Exercise description: Reproduce all of the data that follows, character for character.

Information Start Marker

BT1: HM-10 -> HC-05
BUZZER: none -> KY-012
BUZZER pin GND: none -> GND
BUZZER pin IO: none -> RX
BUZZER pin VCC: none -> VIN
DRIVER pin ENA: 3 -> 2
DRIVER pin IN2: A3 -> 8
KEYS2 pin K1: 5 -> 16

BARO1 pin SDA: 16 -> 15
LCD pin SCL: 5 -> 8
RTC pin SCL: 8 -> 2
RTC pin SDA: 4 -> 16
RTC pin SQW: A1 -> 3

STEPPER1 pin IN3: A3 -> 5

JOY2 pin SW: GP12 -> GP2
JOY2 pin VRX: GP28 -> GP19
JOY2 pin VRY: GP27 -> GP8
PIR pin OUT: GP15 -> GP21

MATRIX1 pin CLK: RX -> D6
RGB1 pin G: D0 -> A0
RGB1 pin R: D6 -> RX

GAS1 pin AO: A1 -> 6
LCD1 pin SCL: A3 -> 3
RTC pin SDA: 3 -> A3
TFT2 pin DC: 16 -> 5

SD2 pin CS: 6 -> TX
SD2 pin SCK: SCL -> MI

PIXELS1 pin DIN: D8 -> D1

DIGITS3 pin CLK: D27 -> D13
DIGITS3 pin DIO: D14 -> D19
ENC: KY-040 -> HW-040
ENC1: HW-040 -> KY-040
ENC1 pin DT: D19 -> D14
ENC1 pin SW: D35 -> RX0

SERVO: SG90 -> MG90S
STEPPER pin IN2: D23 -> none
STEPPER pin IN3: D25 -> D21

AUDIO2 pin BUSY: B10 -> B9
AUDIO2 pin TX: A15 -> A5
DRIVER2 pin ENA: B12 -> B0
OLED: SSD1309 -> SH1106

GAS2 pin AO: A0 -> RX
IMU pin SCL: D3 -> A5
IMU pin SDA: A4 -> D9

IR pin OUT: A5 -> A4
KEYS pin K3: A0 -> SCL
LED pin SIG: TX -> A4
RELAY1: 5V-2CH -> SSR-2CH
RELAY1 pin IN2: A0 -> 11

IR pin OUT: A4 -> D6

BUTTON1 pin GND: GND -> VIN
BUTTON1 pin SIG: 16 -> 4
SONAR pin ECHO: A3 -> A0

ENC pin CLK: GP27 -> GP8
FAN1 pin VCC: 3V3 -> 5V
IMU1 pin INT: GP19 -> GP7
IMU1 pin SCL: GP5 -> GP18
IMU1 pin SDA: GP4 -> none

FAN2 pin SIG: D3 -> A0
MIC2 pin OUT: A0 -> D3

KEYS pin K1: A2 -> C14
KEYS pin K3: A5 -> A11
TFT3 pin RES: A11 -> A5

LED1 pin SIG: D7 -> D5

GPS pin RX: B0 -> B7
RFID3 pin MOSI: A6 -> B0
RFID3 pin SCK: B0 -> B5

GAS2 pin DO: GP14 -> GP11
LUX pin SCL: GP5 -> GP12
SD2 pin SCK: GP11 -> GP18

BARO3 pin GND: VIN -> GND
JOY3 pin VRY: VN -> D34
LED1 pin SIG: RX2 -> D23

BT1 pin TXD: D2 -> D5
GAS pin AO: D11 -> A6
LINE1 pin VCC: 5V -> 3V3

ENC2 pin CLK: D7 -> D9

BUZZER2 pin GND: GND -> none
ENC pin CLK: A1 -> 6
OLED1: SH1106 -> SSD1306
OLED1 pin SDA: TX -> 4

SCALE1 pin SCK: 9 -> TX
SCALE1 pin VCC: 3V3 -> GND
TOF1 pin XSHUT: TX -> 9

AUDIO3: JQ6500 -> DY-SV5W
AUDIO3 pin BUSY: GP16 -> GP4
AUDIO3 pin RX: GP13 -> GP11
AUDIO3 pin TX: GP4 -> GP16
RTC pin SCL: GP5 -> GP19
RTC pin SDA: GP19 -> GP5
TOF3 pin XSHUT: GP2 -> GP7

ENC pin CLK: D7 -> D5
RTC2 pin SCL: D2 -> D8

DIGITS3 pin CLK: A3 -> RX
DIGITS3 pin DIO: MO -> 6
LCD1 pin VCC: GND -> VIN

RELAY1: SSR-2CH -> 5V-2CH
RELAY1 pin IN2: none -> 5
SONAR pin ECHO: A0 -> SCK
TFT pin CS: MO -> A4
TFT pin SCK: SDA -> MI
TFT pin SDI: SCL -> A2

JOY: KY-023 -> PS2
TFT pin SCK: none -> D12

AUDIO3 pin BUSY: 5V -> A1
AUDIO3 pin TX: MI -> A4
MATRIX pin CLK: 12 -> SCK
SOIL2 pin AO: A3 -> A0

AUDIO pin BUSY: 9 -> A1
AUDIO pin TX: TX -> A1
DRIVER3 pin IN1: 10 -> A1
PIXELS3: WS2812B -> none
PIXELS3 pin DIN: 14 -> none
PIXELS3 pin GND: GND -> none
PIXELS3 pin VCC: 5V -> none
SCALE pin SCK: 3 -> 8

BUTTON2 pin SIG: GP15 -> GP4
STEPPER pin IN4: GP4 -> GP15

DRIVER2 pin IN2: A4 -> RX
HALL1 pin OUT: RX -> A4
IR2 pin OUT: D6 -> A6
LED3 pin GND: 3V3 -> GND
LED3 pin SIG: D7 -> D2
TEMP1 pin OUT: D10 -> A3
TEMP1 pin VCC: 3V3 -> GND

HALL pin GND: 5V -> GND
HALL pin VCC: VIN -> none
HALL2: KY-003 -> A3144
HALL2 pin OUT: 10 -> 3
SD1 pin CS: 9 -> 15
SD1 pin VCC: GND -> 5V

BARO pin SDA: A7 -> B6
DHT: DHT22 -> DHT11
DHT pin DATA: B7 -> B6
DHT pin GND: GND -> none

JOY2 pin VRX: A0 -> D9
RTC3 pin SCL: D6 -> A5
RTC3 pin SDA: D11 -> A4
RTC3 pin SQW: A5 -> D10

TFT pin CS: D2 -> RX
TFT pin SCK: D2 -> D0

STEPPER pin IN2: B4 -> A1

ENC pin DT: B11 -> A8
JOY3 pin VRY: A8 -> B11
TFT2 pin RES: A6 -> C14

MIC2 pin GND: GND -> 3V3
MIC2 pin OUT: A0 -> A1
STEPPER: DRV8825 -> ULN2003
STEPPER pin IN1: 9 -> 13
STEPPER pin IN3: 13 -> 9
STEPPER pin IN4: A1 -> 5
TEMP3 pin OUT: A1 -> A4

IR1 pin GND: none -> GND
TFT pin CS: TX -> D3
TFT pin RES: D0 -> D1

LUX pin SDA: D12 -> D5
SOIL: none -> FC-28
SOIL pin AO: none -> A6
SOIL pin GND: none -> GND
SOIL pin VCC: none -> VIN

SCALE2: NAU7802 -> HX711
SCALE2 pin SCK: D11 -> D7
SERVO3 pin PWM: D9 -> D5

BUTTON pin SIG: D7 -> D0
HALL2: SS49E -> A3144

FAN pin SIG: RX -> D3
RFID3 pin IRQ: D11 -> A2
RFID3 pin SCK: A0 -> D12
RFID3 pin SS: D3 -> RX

Information End Marker

Answer to this exercise:
BT1: HM-10 -> HC-05
BUZZER: none -> KY-012
BUZZER pin GND: none -> GND
BUZZER pin IO: none -> RX
BUZZER pin VCC: none -> VIN
DRIVER pin ENA: 3 -> 2
DRIVER pin IN2: A3 -> 8
KEYS2 pin K1: 5 -> 16

BARO1 pin SDA: 16 -> 15
LCD pin SCL: 5 -> 8
RTC pin SCL: 8 -> 2
RTC pin SDA: 4 -> 16
RTC pin SQW: A1 -> 3

STEPPER1 pin IN3: A3 -> 5

JOY2 pin SW: GP12 -> GP2
JOY2 pin VRX: GP28 -> GP19
JOY2 pin VRY: GP27 -> GP8
PIR pin OUT: GP15 -> GP21

MATRIX1 pin CLK: RX -> D6
RGB1 pin G: D0 -> A0
RGB1 pin R: D6 -> RX

GAS1 pin AO: A1 -> 6
LCD1 pin SCL: A3 -> 3
RTC pin SDA: 3 -> A3
TFT2 pin DC: 16 -> 5

SD2 pin CS: 6 -> TX
SD2 pin SCK: SCL -> MI

PIXELS1 pin DIN: D8 -> D1

DIGITS3 pin CLK: D27 -> D13
DIGITS3 pin DIO: D14 -> D19
ENC: KY-040 -> HW-040
ENC1: HW-040 -> KY-040
ENC1 pin DT: D19 -> D14
ENC1 pin SW: D35 -> RX0

SERVO: SG90 -> MG90S
STEPPER pin IN2: D23 -> none
STEPPER pin IN3: D25 -> D21

AUDIO2 pin BUSY: B10 -> B9
AUDIO2 pin TX: A15 -> A5
DRIVER2 pin ENA: B12 -> B0
OLED: SSD1309 -> SH1106

GAS2 pin AO: A0 -> RX
IMU pin SCL: D3 -> A5
IMU pin SDA: A4 -> D9

IR pin OUT: A5 -> A4
KEYS pin K3: A0 -> SCL
LED pin SIG: TX -> A4
RELAY1: 5V-2CH -> SSR-2CH
RELAY1 pin IN2: A0 -> 11

IR pin OUT: A4 -> D6

BUTTON1 pin GND: GND -> VIN
BUTTON1 pin SIG: 16 -> 4
SONAR pin ECHO: A3 -> A0

ENC pin CLK: GP27 -> GP8
FAN1 pin VCC: 3V3 -> 5V
IMU1 pin INT: GP19 -> GP7
IMU1 pin SCL: GP5 -> GP18
IMU1 pin SDA: GP4 -> none

FAN2 pin SIG: D3 -> A0
MIC2 pin OUT: A0 -> D3

KEYS pin K1: A2 -> C14
KEYS pin K3: A5 -> A11
TFT3 pin RES: A11 -> A5

LED1 pin SIG: D7 -> D5

GPS pin RX: B0 -> B7
RFID3 pin MOSI: A6 -> B0
RFID3 pin SCK: B0 -> B5

GAS2 pin DO: GP14 -> GP11
LUX pin SCL: GP5 -> GP12
SD2 pin SCK: GP11 -> GP18

BARO3 pin GND: VIN -> GND
JOY3 pin VRY: VN -> D34
LED1 pin SIG: RX2 -> D23

BT1 pin TXD: D2 -> D5
GAS pin AO: D11 -> A6
LINE1 pin VCC: 5V -> 3V3

ENC2 pin CLK: D7 -> D9

BUZZER2 pin GND: GND -> none
ENC pin CLK: A1 -> 6
OLED1: SH1106 -> SSD1306
OLED1 pin SDA: TX -> 4

SCALE1 pin SCK: 9 -> TX
SCALE1 pin VCC: 3V3 -> GND
TOF1 pin XSHUT: TX -> 9

AUDIO3: JQ6500 -> DY-SV5W
AUDIO3 pin BUSY: GP16 -> GP4
AUDIO3 pin RX: GP13 -> GP11
AUDIO3 pin TX: GP4 -> GP16
RTC pin SCL: GP5 -> GP19
RTC pin SDA: GP19 -> GP5
TOF3 pin XSHUT: GP2 -> GP7

ENC pin CLK: D7 -> D5
RTC2 pin SCL: D2 -> D8

DIGITS3 pin CLK: A3 -> RX
DIGITS3 pin DIO: MO -> 6
LCD1 pin VCC: GND -> VIN

RELAY1: SSR-2CH -> 5V-2CH
RELAY1 pin IN2: none -> 5
SONAR pin ECHO: A0 -> SCK
TFT pin CS: MO -> A4
TFT pin SCK: SDA -> MI
TFT pin SDI: SCL -> A2

JOY: KY-023 -> PS2
TFT pin SCK: none -> D12

AUDIO3 pin BUSY: 5V -> A1
AUDIO3 pin TX: MI -> A4
MATRIX pin CLK: 12 -> SCK
SOIL2 pin AO: A3 -> A0

AUDIO pin BUSY: 9 -> A1
AUDIO pin TX: TX -> A1
DRIVER3 pin IN1: 10 -> A1
PIXELS3: WS2812B -> none
PIXELS3 pin DIN: 14 -> none
PIXELS3 pin GND: GND -> none
PIXELS3 pin VCC: 5V -> none
SCALE pin SCK: 3 -> 8

BUTTON2 pin SIG: GP15 -> GP4
STEPPER pin IN4: GP4 -> GP15

DRIVER2 pin IN2: A4 -> RX
HALL1 pin OUT: RX -> A4
IR2 pin OUT: D6 -> A6
LED3 pin GND: 3V3 -> GND
LED3 pin SIG: D7 -> D2
TEMP1 pin OUT: D10 -> A3
TEMP1 pin VCC: 3V3 -> GND

HALL pin GND: 5V -> GND
HALL pin VCC: VIN -> none
HALL2: KY-003 -> A3144
HALL2 pin OUT: 10 -> 3
SD1 pin CS: 9 -> 15
SD1 pin VCC: GND -> 5V

BARO pin SDA: A7 -> B6
DHT: DHT22 -> DHT11
DHT pin DATA: B7 -> B6
DHT pin GND: GND -> none

JOY2 pin VRX: A0 -> D9
RTC3 pin SCL: D6 -> A5
RTC3 pin SDA: D11 -> A4
RTC3 pin SQW: A5 -> D10

TFT pin CS: D2 -> RX
TFT pin SCK: D2 -> D0

STEPPER pin IN2: B4 -> A1

ENC pin DT: B11 -> A8
JOY3 pin VRY: A8 -> B11
TFT2 pin RES: A6 -> C14

MIC2 pin GND: GND -> 3V3
MIC2 pin OUT: A0 -> A1
STEPPER: DRV8825 -> ULN2003
STEPPER pin IN1: 9 -> 13
STEPPER pin IN3: 13 -> 9
STEPPER pin IN4: A1 -> 5
TEMP3 pin OUT: A1 -> A4

IR1 pin GND: none -> GND
TFT pin CS: TX -> D3
TFT pin RES: D0 -> D1

LUX pin SDA: D12 -> D5
SOIL: none -> FC-28
SOIL pin AO: none -> A6
SOIL pin GND: none -> GND
SOIL pin VCC: none -> VIN

SCALE2: NAU7802 -> HX711
SCALE2 pin SCK: D11 -> D7
SERVO3 pin PWM: D9 -> D5

BUTTON pin SIG: D7 -> D0
HALL2: SS49E -> A3144

FAN pin SIG: RX -> D3
RFID3 pin IRQ: D11 -> A2
RFID3 pin SCK: A0 -> D12
RFID3 pin SS: D3 -> RX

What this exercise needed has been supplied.